---------- EXTRACTED ENTRIES

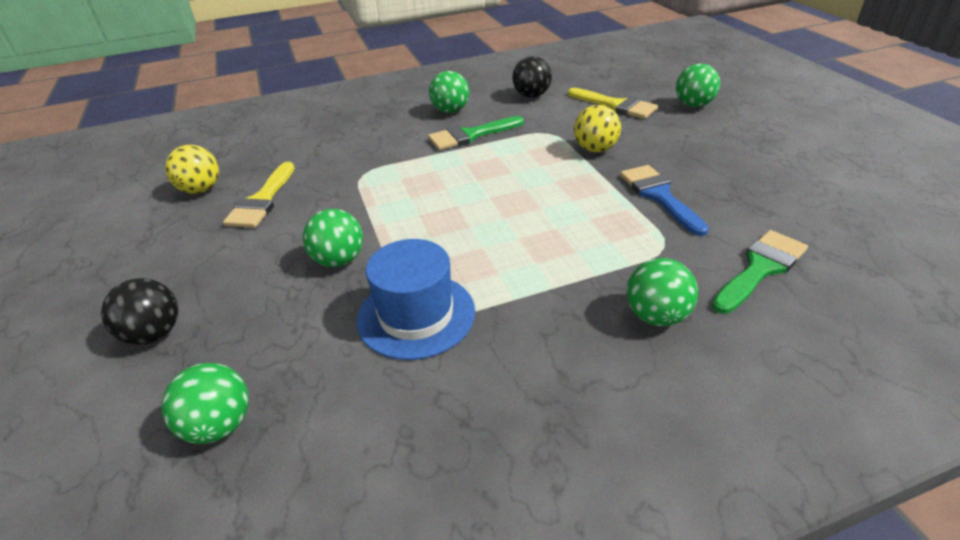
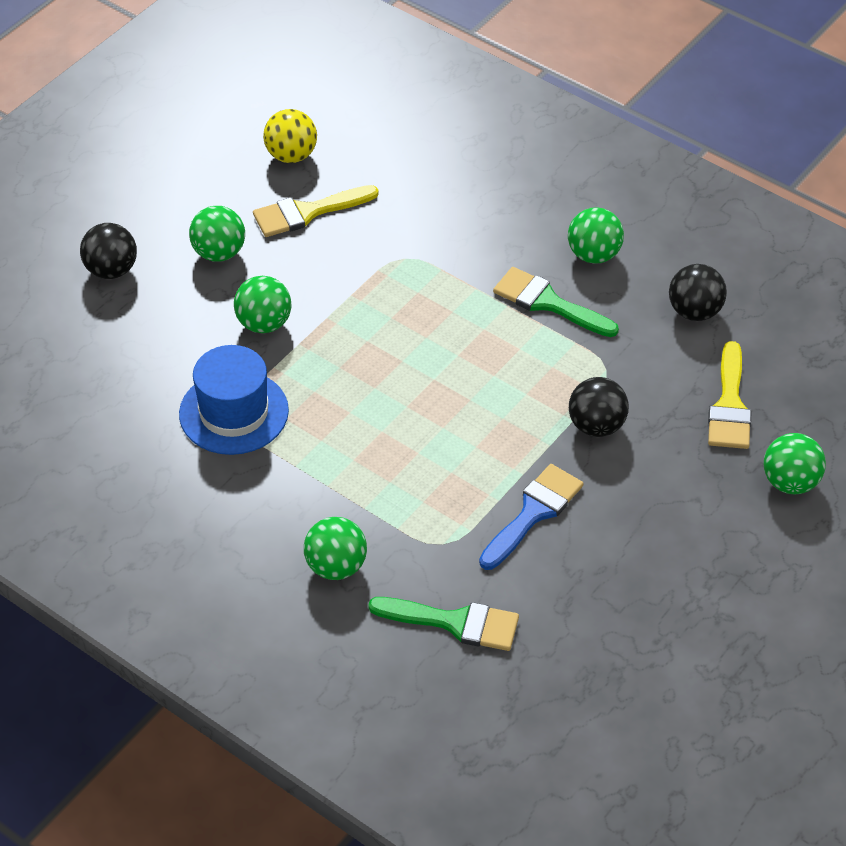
camera: 55 degrees right, 10 degrees up
(219, 425) = (65, 367): green ball -> green ball (219, 253)
(595, 149) = (596, 426): yellow ball -> black ball

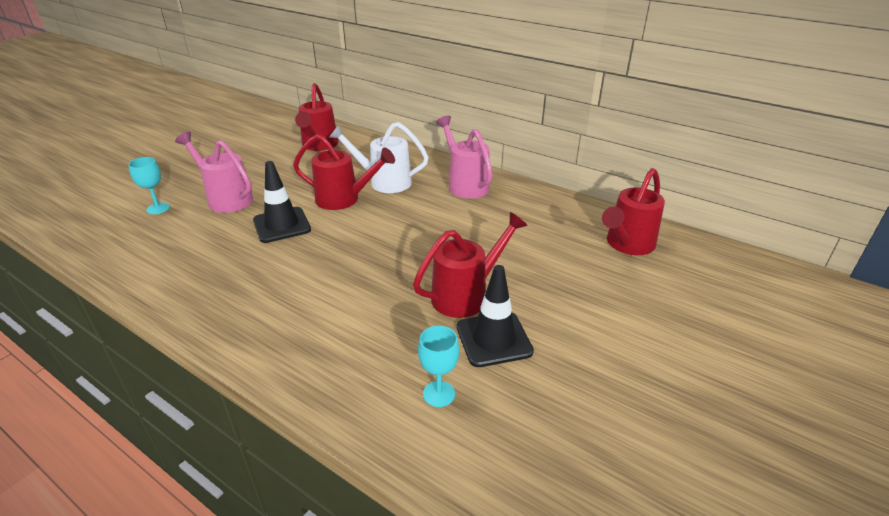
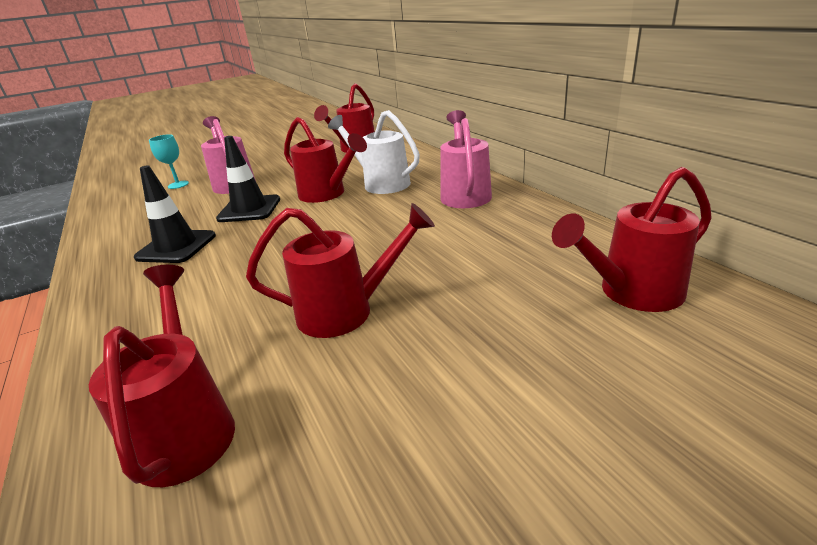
camera: 30 degrees right, 5 degrees down
(439, 394) = (187, 428): turquoise goblet -> red watering can
(493, 339) = (323, 375): black traffic cone -> black traffic cone (176, 247)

--------------------

__WORK TO COMPLETE__.
Copy all of the records verbatim, omitting the pictures.

__RESPONSE FOR THIS EXERCISE__.
camera: 55 degrees right, 10 degrees up
(219, 425) = (65, 367): green ball -> green ball (219, 253)
(595, 149) = (596, 426): yellow ball -> black ball

camera: 30 degrees right, 5 degrees down
(439, 394) = (187, 428): turquoise goblet -> red watering can
(493, 339) = (323, 375): black traffic cone -> black traffic cone (176, 247)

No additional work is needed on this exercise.